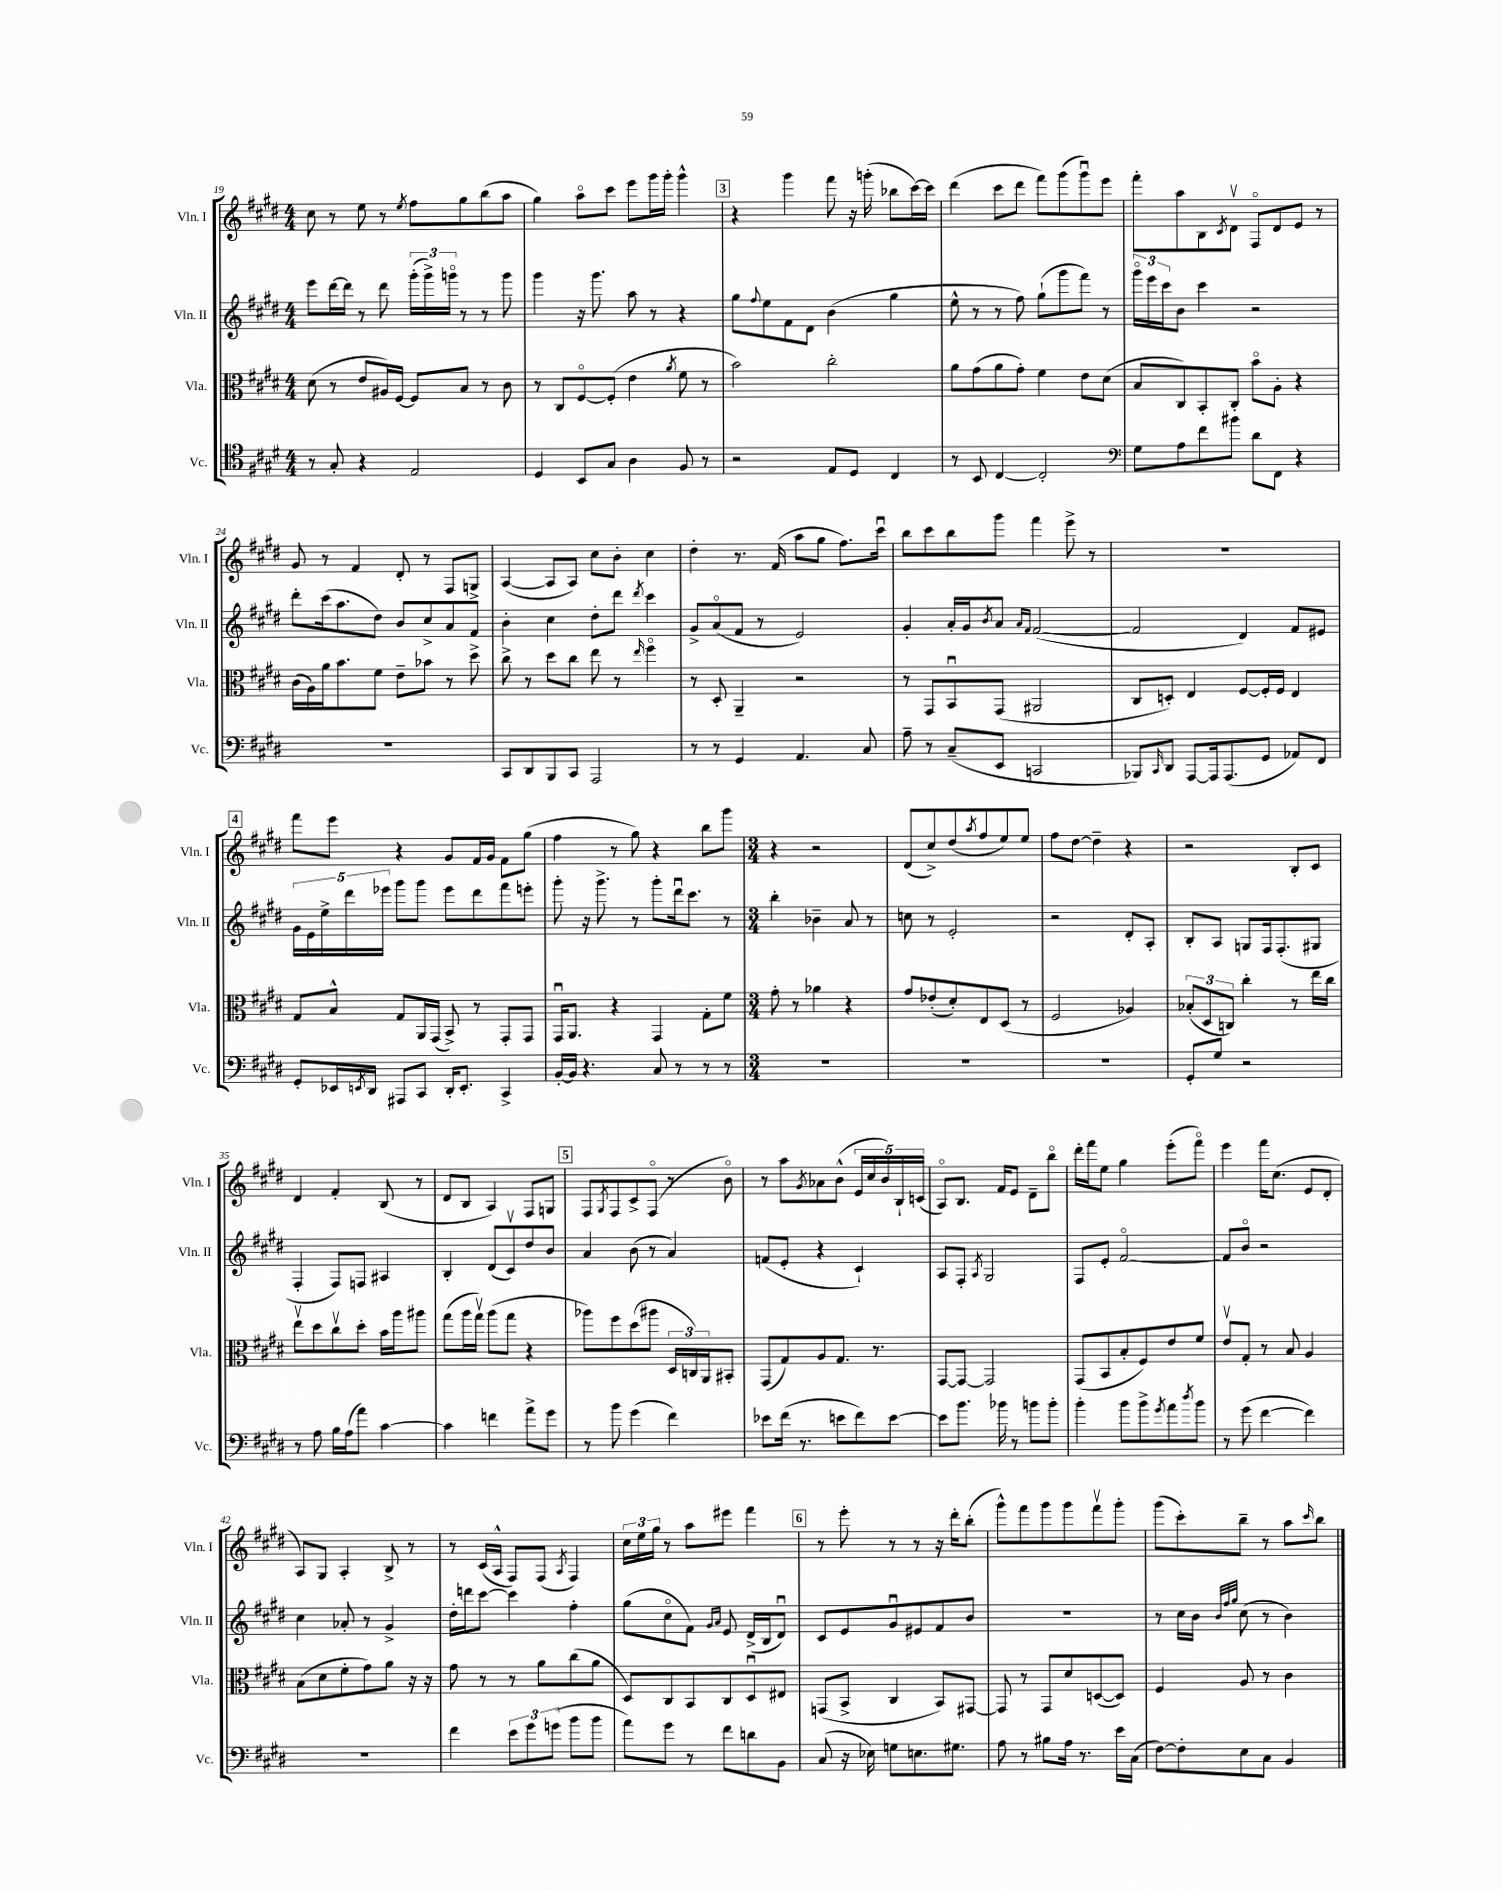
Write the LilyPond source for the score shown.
--
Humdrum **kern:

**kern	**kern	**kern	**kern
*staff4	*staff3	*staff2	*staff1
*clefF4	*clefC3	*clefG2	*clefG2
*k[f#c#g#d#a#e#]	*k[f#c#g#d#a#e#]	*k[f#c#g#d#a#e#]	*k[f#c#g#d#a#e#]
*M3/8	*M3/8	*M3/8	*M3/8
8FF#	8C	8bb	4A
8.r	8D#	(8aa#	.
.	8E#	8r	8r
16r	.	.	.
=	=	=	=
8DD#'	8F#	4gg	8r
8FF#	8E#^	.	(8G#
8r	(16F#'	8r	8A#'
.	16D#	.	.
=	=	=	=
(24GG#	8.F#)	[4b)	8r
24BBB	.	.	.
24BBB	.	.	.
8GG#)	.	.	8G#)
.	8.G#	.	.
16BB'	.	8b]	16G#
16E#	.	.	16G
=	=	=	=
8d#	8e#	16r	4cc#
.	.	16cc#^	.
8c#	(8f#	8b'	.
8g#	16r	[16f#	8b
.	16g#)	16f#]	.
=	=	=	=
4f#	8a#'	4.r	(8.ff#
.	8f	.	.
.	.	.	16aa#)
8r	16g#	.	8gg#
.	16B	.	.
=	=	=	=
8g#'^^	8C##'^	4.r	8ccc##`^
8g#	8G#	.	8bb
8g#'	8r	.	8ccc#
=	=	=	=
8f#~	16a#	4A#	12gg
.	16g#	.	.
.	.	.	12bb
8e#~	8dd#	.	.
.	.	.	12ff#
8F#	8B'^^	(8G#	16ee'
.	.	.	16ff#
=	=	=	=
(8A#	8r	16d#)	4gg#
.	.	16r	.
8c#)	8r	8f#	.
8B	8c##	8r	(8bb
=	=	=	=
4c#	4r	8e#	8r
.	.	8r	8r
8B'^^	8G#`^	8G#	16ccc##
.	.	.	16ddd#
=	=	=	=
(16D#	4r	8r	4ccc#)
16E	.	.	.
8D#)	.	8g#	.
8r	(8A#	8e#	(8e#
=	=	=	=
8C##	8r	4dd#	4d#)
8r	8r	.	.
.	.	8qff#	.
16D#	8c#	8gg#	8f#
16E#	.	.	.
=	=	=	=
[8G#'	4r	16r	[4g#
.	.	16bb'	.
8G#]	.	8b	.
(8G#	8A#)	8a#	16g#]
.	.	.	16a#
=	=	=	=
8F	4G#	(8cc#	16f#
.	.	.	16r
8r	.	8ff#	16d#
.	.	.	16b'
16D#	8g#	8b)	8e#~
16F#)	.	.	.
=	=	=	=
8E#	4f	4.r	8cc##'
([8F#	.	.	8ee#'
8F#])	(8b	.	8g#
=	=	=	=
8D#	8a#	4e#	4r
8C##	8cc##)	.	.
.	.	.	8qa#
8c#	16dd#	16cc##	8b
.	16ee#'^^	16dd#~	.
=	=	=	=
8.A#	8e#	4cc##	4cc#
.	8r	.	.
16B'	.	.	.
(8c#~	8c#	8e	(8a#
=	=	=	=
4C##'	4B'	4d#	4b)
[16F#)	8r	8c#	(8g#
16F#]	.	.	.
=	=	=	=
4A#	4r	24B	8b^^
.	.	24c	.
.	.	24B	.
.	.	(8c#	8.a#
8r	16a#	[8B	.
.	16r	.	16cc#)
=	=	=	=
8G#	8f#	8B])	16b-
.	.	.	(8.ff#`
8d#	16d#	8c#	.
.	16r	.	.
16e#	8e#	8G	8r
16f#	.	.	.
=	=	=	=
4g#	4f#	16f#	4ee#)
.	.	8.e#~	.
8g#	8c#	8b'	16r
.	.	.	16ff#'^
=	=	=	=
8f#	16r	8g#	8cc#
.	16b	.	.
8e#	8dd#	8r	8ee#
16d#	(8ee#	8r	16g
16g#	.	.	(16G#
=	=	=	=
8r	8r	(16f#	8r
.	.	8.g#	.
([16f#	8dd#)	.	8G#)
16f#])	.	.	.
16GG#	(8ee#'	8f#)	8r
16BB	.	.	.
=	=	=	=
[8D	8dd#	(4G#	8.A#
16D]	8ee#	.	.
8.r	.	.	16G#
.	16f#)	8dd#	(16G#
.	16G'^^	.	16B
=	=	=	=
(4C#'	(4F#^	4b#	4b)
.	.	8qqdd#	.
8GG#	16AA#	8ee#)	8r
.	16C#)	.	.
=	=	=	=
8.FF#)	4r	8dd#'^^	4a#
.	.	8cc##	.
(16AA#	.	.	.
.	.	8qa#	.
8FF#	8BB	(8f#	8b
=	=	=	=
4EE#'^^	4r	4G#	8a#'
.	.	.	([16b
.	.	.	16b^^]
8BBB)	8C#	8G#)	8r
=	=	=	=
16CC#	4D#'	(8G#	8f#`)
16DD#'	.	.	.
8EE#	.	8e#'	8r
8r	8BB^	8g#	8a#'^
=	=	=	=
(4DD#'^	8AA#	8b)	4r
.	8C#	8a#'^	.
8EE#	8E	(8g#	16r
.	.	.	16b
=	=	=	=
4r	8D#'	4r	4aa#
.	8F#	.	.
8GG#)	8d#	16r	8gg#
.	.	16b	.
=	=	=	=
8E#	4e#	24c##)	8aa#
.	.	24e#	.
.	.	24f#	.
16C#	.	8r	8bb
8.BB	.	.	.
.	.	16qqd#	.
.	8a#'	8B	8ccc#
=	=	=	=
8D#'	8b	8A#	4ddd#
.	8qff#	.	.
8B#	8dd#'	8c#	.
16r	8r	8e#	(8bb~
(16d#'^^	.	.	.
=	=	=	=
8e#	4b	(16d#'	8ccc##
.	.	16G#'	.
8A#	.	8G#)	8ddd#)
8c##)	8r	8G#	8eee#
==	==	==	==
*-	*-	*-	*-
==
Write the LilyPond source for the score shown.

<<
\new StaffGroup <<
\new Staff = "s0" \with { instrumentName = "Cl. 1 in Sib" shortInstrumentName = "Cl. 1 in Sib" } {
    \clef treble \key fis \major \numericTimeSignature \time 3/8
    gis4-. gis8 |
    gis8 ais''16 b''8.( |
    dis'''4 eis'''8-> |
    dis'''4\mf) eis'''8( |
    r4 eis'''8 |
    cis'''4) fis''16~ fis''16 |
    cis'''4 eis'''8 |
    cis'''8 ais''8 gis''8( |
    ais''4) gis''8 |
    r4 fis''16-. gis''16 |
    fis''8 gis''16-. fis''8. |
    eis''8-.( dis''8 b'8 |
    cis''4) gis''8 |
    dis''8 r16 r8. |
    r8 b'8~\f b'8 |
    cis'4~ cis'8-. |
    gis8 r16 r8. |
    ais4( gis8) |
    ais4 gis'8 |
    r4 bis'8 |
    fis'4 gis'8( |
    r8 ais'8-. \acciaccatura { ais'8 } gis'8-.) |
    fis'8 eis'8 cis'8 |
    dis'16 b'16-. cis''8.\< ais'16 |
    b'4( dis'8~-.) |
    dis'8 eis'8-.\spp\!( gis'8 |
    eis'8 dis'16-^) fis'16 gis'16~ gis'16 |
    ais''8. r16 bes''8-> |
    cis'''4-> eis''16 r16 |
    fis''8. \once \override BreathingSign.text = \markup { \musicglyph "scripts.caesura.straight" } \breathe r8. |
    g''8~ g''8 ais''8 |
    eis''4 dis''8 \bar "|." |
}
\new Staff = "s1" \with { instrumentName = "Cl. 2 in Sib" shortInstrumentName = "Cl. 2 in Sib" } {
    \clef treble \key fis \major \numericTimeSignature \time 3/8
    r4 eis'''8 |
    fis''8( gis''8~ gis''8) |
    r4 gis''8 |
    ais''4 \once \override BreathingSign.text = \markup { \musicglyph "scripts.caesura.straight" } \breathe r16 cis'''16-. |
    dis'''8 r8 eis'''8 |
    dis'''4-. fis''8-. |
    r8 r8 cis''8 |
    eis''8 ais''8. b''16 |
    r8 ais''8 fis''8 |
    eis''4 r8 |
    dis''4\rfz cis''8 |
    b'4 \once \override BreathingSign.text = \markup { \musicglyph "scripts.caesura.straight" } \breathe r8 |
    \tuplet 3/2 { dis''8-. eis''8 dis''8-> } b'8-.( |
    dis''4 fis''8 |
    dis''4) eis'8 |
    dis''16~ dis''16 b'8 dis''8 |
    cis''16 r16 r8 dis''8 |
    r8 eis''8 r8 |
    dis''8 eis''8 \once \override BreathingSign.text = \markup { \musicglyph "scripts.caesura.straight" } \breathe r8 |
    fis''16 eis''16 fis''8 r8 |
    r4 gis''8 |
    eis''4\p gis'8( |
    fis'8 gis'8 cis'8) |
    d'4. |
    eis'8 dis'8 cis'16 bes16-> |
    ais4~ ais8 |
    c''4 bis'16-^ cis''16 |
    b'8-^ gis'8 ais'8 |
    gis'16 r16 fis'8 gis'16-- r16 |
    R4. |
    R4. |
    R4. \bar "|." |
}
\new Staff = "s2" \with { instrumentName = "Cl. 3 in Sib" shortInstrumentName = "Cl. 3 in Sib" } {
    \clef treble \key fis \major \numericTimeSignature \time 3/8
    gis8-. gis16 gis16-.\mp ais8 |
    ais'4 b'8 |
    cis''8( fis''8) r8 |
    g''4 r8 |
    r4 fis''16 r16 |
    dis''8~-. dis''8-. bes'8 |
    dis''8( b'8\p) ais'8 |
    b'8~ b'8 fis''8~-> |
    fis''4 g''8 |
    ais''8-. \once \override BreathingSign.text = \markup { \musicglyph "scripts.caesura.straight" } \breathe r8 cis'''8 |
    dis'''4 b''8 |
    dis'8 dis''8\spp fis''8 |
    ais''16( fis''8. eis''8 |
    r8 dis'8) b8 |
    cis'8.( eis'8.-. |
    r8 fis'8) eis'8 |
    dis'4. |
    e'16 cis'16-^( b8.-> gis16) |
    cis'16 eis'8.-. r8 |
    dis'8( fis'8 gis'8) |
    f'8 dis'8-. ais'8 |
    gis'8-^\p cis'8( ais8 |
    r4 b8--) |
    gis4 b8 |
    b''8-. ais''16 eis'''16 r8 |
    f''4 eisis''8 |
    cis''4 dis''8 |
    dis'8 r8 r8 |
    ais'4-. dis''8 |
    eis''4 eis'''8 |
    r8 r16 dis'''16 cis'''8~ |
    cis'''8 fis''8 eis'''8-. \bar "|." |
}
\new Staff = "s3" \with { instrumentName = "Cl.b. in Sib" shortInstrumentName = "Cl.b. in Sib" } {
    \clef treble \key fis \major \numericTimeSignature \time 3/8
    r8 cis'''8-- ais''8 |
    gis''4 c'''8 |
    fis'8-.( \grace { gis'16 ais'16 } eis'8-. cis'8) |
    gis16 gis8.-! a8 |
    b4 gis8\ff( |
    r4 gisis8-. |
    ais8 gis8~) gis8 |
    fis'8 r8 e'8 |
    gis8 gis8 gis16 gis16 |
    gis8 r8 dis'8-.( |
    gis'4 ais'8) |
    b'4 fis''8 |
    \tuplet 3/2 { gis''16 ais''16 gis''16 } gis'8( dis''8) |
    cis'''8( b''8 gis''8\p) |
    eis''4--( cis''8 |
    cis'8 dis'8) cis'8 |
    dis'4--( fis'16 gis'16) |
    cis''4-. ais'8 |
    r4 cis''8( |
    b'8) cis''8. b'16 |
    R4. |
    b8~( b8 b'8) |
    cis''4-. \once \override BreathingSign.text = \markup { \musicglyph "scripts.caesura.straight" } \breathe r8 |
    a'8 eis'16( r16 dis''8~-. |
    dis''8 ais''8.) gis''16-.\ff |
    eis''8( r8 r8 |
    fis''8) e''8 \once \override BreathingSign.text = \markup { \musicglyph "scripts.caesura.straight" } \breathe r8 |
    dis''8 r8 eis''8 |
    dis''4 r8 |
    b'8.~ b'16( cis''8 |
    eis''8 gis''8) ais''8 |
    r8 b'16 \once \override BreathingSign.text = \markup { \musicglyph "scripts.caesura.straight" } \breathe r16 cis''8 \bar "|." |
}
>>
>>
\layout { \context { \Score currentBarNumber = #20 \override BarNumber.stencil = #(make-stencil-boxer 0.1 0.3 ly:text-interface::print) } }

— What the task asks —
Identify every line in the entries above that contains the string "shortInstrumentName" and copy each such line in full.

— Written solution —
\new Staff = "s0" \with { instrumentName = "Cl. 1 in Sib" shortInstrumentName = "Cl. 1 in Sib" } {
\new Staff = "s1" \with { instrumentName = "Cl. 2 in Sib" shortInstrumentName = "Cl. 2 in Sib" } {
\new Staff = "s2" \with { instrumentName = "Cl. 3 in Sib" shortInstrumentName = "Cl. 3 in Sib" } {
\new Staff = "s3" \with { instrumentName = "Cl.b. in Sib" shortInstrumentName = "Cl.b. in Sib" } {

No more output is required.